** SUPPLIED ENTRIES **
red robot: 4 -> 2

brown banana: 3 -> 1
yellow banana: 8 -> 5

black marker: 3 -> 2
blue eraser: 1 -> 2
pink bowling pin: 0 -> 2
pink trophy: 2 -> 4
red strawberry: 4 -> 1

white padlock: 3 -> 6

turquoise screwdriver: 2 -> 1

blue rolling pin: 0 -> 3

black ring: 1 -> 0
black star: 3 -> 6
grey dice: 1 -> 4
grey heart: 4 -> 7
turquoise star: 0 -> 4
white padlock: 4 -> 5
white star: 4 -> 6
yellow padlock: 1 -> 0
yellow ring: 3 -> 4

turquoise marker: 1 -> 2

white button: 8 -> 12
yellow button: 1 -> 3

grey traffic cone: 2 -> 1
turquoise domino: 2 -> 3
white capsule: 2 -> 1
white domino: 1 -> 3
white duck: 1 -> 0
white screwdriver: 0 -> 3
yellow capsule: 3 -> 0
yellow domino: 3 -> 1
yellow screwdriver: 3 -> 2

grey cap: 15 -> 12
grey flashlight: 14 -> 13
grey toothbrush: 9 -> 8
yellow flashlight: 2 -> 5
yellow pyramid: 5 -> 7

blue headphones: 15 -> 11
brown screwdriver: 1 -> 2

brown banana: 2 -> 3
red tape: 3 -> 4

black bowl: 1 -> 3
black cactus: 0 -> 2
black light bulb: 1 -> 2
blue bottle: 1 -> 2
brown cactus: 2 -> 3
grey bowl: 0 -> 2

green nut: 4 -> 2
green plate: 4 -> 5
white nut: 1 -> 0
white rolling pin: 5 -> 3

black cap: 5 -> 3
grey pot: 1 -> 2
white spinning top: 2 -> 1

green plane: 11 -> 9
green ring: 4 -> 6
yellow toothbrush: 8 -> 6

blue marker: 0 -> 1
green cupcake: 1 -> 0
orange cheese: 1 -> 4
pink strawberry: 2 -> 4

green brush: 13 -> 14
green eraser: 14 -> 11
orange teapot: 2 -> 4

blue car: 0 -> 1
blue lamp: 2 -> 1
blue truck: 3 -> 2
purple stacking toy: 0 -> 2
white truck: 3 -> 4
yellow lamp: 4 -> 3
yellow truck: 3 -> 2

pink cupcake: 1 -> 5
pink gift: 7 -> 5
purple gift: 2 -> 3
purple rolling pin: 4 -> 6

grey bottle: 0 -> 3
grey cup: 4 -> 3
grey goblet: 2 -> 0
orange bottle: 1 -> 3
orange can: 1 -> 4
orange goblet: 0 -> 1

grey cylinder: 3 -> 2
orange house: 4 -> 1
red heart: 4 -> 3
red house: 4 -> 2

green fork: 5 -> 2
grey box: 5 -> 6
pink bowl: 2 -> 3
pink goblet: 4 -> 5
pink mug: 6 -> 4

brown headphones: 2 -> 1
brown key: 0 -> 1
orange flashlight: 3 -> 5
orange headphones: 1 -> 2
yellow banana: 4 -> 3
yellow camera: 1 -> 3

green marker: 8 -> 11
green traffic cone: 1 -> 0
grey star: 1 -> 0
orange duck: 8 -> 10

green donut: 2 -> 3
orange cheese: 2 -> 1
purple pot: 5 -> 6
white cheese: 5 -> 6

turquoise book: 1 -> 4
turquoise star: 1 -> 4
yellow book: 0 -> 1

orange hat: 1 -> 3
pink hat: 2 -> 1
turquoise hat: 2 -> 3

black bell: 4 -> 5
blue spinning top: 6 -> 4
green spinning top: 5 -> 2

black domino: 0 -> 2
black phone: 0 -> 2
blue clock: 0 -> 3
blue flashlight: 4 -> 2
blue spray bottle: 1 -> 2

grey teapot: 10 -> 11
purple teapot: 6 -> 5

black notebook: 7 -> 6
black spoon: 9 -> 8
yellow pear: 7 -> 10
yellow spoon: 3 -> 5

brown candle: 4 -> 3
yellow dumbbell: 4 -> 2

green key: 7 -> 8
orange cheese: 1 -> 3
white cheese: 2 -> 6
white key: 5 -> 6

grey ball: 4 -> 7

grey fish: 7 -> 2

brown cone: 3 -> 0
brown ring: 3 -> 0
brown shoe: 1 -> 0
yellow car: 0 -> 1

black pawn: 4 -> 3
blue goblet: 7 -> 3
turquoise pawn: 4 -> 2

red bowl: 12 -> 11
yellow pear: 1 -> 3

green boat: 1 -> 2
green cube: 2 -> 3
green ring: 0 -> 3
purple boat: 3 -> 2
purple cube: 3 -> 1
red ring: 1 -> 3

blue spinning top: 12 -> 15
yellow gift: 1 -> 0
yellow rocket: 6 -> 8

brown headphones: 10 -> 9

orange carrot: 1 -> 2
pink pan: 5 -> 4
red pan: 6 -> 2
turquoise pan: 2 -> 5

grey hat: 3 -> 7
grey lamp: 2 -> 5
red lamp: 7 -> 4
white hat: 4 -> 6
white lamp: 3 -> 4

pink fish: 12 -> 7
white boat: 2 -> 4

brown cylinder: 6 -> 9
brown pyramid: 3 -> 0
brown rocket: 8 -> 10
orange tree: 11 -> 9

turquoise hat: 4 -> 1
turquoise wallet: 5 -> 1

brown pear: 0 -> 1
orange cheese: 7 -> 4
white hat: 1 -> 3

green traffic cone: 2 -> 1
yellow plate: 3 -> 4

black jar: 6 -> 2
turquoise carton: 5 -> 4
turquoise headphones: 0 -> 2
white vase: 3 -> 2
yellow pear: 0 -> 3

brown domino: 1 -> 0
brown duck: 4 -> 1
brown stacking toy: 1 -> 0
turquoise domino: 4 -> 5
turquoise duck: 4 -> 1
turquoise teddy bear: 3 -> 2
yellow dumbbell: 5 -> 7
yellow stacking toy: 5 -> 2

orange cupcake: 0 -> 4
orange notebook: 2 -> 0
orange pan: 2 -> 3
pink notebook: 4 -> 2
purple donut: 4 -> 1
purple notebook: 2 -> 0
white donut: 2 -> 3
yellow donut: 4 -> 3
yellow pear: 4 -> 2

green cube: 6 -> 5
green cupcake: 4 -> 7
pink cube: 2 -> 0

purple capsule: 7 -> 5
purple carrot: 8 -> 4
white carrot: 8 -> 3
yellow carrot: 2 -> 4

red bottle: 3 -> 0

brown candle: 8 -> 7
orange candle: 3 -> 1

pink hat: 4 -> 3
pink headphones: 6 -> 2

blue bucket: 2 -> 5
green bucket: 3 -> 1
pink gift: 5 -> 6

** TASK TO COMPLETE **
Start with the first line. Please copy exactly each line of the listing through the one with "white button: 8 -> 12", including it.

** OUTPUT OF THE TASK **
red robot: 4 -> 2

brown banana: 3 -> 1
yellow banana: 8 -> 5

black marker: 3 -> 2
blue eraser: 1 -> 2
pink bowling pin: 0 -> 2
pink trophy: 2 -> 4
red strawberry: 4 -> 1

white padlock: 3 -> 6

turquoise screwdriver: 2 -> 1

blue rolling pin: 0 -> 3

black ring: 1 -> 0
black star: 3 -> 6
grey dice: 1 -> 4
grey heart: 4 -> 7
turquoise star: 0 -> 4
white padlock: 4 -> 5
white star: 4 -> 6
yellow padlock: 1 -> 0
yellow ring: 3 -> 4

turquoise marker: 1 -> 2

white button: 8 -> 12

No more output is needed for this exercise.